Starting at the line that contains "C8: 470nF (IC5/THR, VDD)" in the listing below, write out every line word for word until you have written the line that contains "D5: LED orange".

── Task inputs

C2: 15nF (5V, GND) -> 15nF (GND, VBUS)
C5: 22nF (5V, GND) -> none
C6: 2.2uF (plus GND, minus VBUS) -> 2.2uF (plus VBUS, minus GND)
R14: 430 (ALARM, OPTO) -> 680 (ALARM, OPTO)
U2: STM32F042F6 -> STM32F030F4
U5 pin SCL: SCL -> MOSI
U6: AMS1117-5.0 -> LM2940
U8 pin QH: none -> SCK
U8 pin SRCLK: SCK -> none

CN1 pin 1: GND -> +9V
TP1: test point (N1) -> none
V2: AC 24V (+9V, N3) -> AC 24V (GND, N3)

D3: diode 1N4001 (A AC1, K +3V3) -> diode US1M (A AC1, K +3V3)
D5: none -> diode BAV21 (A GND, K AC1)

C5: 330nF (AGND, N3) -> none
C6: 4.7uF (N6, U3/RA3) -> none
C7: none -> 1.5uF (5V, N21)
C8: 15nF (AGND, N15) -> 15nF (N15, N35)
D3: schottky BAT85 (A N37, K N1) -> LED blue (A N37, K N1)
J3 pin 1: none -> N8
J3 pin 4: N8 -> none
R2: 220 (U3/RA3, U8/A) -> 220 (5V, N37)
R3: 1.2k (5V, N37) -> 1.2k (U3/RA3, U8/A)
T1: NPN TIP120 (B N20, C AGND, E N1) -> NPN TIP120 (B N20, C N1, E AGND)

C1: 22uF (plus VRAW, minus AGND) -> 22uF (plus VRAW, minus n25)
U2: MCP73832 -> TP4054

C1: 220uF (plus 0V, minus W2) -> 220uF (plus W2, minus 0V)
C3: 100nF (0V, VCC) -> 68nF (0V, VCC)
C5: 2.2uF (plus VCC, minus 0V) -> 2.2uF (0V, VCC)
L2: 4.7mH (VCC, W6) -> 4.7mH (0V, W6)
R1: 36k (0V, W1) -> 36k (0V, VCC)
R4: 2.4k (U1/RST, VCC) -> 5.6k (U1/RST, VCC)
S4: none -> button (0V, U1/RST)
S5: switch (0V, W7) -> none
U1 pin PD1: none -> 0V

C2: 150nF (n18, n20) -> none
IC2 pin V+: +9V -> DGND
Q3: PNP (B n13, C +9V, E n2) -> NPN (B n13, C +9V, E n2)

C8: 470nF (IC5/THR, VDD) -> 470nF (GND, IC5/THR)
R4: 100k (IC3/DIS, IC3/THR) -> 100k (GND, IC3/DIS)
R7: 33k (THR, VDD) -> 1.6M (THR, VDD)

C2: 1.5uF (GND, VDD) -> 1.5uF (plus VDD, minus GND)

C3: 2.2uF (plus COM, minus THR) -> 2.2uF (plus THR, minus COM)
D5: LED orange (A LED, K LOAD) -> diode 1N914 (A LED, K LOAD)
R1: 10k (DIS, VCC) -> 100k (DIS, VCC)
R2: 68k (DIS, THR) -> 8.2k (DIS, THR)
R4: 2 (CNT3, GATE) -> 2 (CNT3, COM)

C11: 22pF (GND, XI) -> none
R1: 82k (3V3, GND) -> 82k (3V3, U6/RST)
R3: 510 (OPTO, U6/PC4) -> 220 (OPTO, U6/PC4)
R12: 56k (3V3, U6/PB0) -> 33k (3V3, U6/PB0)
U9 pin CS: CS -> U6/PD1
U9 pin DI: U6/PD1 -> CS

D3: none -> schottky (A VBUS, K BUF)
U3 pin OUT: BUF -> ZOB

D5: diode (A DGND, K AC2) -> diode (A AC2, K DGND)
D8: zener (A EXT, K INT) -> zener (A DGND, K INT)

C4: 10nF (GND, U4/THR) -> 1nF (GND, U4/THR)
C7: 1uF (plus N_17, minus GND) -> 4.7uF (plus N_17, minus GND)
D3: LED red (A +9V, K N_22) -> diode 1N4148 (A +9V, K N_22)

────

**Solved exercise**.
C8: 470nF (IC5/THR, VDD) -> 470nF (GND, IC5/THR)
R4: 100k (IC3/DIS, IC3/THR) -> 100k (GND, IC3/DIS)
R7: 33k (THR, VDD) -> 1.6M (THR, VDD)

C2: 1.5uF (GND, VDD) -> 1.5uF (plus VDD, minus GND)

C3: 2.2uF (plus COM, minus THR) -> 2.2uF (plus THR, minus COM)
D5: LED orange (A LED, K LOAD) -> diode 1N914 (A LED, K LOAD)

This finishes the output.